• [Problem description]:
Copy out only the span from the line with "491 154 39>" to the end of the data, both ends kept, word for word.

• [Entries supplied]:

************

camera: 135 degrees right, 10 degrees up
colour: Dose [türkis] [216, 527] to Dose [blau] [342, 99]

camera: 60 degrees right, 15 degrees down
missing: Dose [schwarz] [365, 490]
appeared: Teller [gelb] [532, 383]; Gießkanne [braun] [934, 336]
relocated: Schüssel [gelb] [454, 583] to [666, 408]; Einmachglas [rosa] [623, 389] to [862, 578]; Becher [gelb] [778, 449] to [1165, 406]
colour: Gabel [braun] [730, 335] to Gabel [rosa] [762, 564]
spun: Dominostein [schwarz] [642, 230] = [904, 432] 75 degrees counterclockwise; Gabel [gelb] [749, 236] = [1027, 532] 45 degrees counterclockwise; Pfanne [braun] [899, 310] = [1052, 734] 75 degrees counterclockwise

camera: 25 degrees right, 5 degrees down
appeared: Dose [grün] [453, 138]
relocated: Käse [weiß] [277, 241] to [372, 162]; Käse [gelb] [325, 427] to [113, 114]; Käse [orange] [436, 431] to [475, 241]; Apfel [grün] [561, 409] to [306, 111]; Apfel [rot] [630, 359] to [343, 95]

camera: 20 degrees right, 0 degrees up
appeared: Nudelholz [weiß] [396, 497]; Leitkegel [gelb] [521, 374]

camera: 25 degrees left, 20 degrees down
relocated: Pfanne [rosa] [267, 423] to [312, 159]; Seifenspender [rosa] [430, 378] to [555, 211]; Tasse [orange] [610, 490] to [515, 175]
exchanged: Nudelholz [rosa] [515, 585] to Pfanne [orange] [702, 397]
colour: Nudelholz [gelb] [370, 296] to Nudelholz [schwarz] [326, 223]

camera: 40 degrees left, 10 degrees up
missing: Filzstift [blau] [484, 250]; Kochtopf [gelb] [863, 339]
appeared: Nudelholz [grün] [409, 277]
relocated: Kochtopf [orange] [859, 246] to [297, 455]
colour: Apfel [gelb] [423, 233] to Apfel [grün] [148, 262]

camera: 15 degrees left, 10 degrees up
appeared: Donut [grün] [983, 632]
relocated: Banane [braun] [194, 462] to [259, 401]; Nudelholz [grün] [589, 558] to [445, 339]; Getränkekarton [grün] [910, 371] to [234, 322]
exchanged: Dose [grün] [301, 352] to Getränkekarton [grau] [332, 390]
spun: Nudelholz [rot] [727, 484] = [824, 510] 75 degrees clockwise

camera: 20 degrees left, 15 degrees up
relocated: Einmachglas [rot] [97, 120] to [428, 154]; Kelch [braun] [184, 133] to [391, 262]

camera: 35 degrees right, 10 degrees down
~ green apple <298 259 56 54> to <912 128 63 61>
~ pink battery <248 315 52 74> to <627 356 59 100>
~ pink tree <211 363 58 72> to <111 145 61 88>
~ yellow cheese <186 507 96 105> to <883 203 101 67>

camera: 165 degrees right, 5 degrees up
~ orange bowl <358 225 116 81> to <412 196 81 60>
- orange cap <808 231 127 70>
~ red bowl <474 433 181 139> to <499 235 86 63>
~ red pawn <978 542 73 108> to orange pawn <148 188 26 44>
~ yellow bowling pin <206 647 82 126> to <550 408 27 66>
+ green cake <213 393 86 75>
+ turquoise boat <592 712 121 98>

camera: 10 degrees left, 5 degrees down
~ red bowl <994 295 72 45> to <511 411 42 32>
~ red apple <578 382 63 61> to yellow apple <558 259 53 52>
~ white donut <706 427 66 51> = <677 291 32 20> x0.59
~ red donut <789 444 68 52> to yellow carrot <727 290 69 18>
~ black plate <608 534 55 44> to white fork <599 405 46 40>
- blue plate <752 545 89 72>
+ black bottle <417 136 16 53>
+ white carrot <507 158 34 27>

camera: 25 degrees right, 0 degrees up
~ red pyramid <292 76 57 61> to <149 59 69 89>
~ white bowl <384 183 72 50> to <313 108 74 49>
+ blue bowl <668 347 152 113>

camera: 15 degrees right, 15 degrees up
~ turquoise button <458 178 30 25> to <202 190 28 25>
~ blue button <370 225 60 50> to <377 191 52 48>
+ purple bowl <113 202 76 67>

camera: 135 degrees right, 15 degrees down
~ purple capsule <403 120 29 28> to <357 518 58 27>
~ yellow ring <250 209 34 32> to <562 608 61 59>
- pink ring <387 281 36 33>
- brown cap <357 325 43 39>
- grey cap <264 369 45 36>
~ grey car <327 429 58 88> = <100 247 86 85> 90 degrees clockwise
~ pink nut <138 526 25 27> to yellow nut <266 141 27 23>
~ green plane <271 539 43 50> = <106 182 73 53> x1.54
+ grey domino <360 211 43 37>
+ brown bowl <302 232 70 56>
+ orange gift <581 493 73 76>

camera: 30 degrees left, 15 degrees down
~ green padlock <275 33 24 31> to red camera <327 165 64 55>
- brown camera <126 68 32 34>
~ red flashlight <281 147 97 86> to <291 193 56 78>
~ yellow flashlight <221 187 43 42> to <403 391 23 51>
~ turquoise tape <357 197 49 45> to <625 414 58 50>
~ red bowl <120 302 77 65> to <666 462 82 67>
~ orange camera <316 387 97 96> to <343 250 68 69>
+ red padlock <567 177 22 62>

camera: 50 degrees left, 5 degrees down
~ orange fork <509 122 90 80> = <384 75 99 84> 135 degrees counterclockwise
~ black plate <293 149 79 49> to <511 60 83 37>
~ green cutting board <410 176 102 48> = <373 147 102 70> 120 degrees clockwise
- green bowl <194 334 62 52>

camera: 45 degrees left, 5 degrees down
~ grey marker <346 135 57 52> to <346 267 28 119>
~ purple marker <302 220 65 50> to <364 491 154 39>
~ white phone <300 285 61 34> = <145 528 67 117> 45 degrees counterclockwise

************

• [Your solution]:
~ purple marker <302 220 65 50> to <364 491 154 39>
~ white phone <300 285 61 34> = <145 528 67 117> 45 degrees counterclockwise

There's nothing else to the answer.